BEGIN Available data

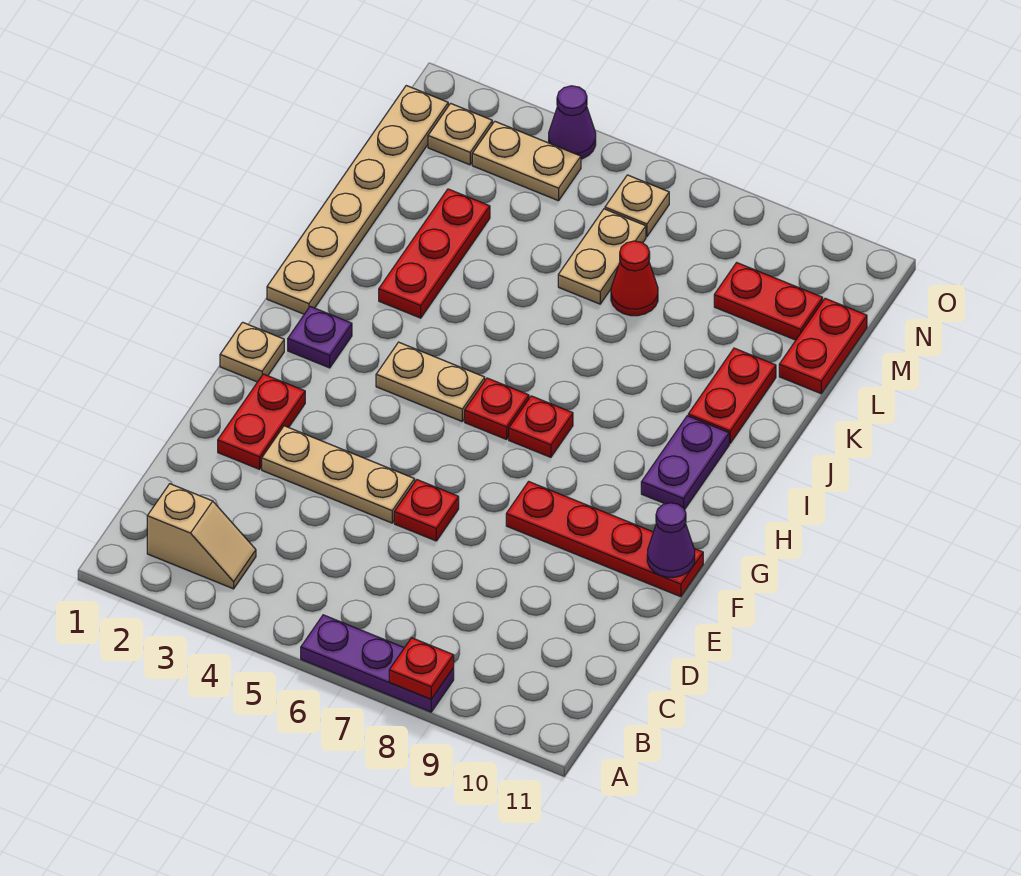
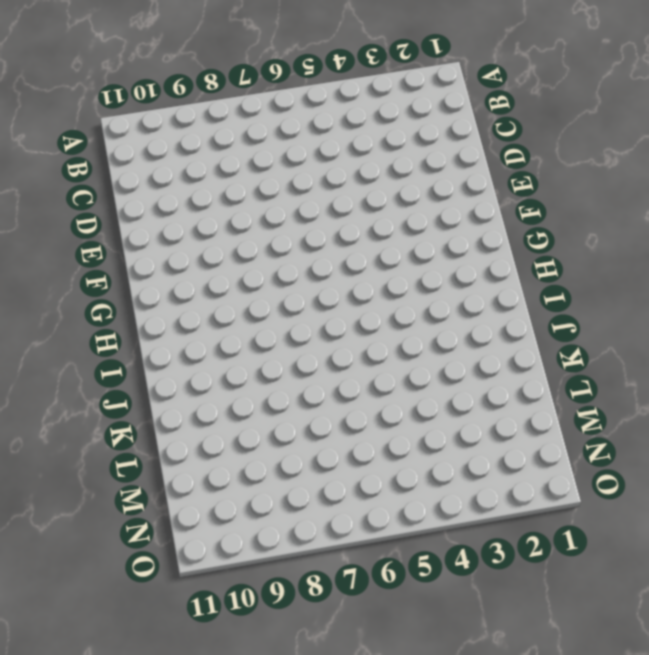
none -> purple plate A6:A8 level 1
none -> tan slope B2:B3 level 1 top 2
none -> red plate E2:F2 level 1

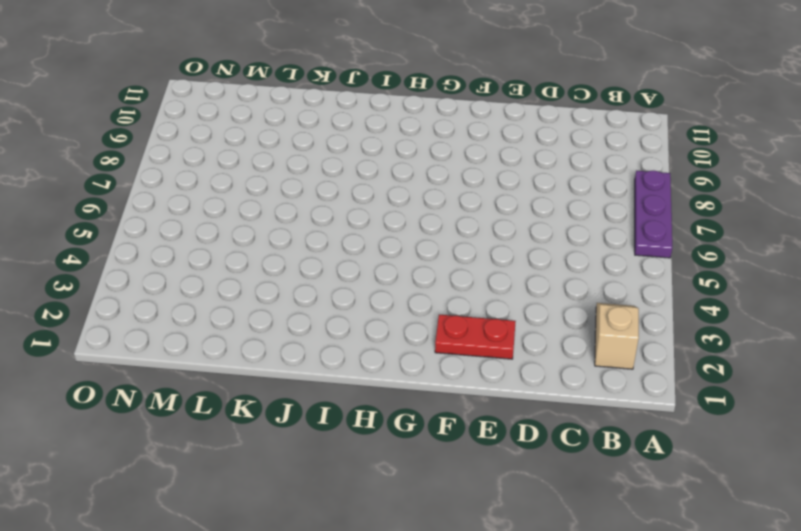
none -> tan plate E3:E5 level 1
none -> red plate E6 level 1
none -> red plate F8:F11 level 1

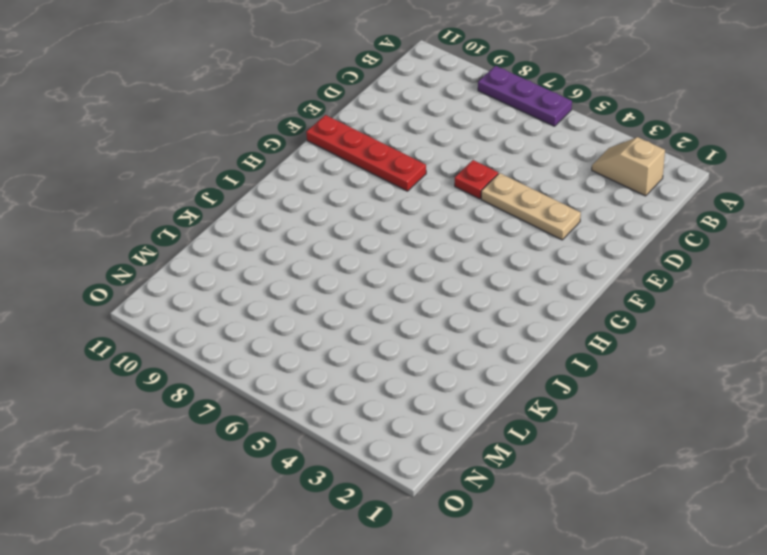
none -> red plate E2:F2 level 1
none -> tan plate G1 level 1
none -> purple plate H2 level 1

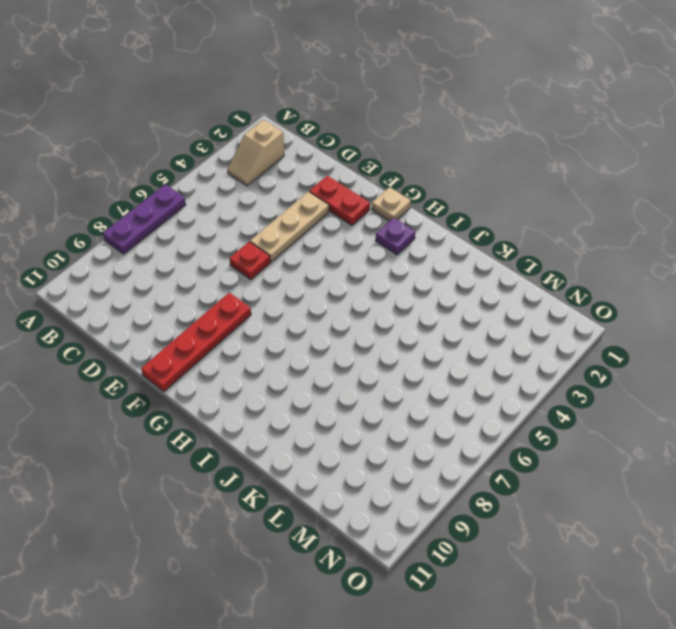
none -> tan plate H4:H5 level 1
none -> red plate H6 level 1
none -> red plate H7 level 1

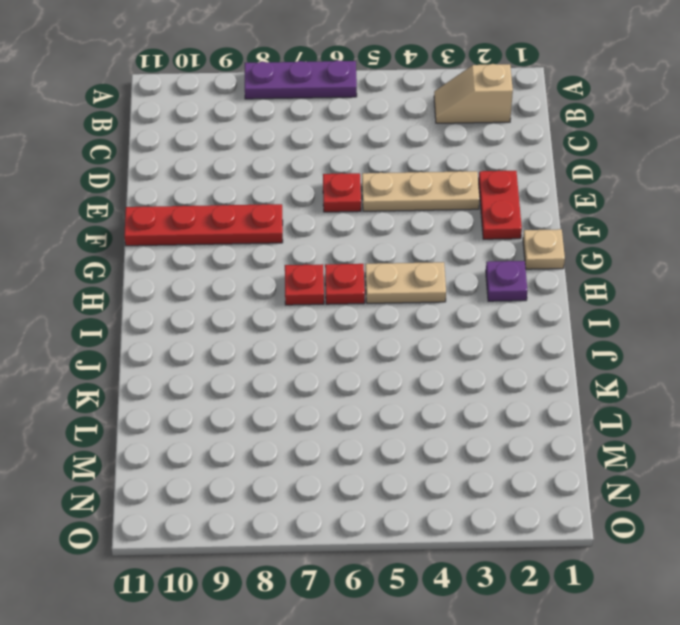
none -> purple plate H10:I10 level 1
none -> tan plate I1:N1 level 1
none -> red plate J3:L3 level 1

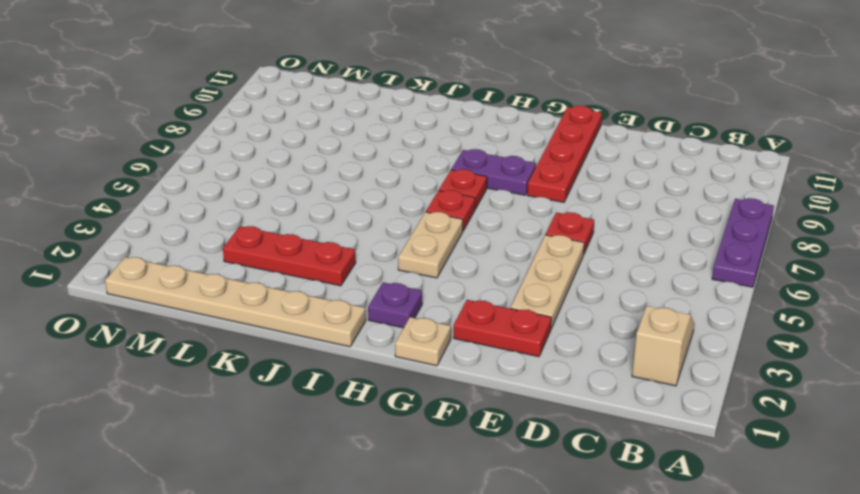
purple plate G8:H8 level 1 -> purple plate H10:I10 level 1
none -> red plate J10:K10 level 1
none -> tan plate L6:M6 level 1
none -> red cone L7 level 1

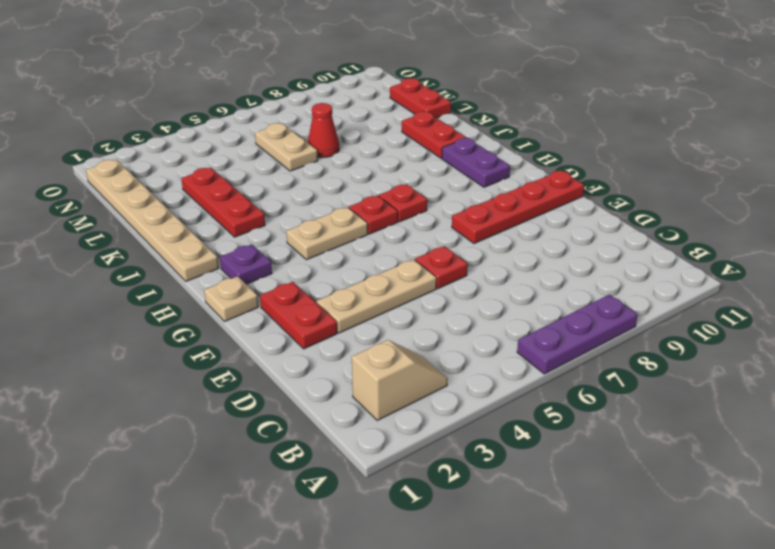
none -> red plate M9:M10 level 1
none -> tan plate N2 level 1
none -> tan plate N3:N4 level 1

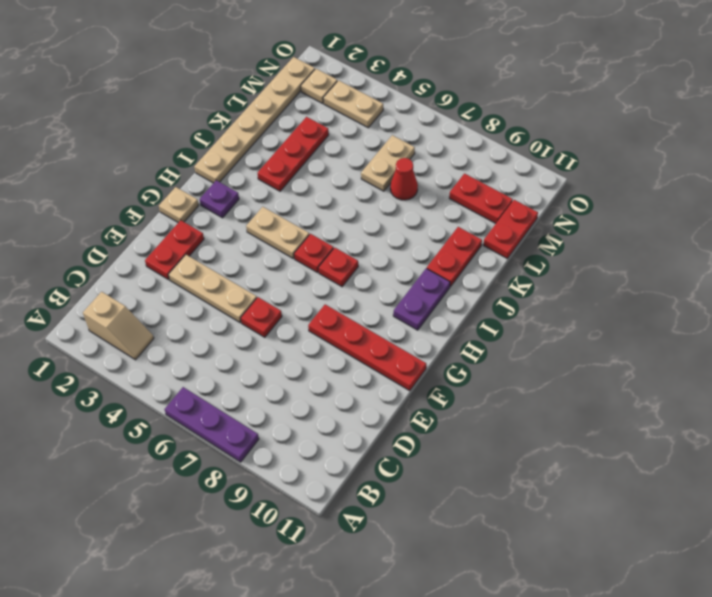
none -> tan plate N6 level 1
none -> purple cone O4 level 1
none -> red plate A8 level 2

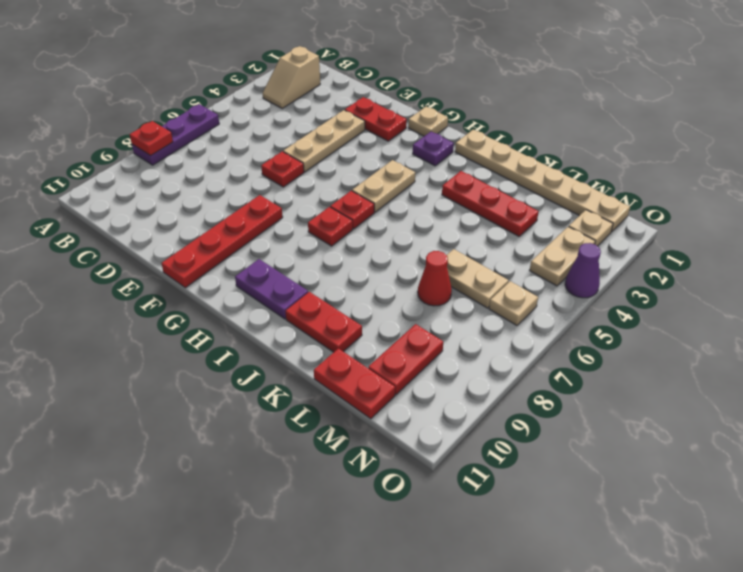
none -> purple cone F11 level 2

END Available data

[What is being asked]
The answer consists of every line above in which the word "cone" occurs.

[Exercise solution]
none -> red cone L7 level 1
none -> purple cone O4 level 1
none -> purple cone F11 level 2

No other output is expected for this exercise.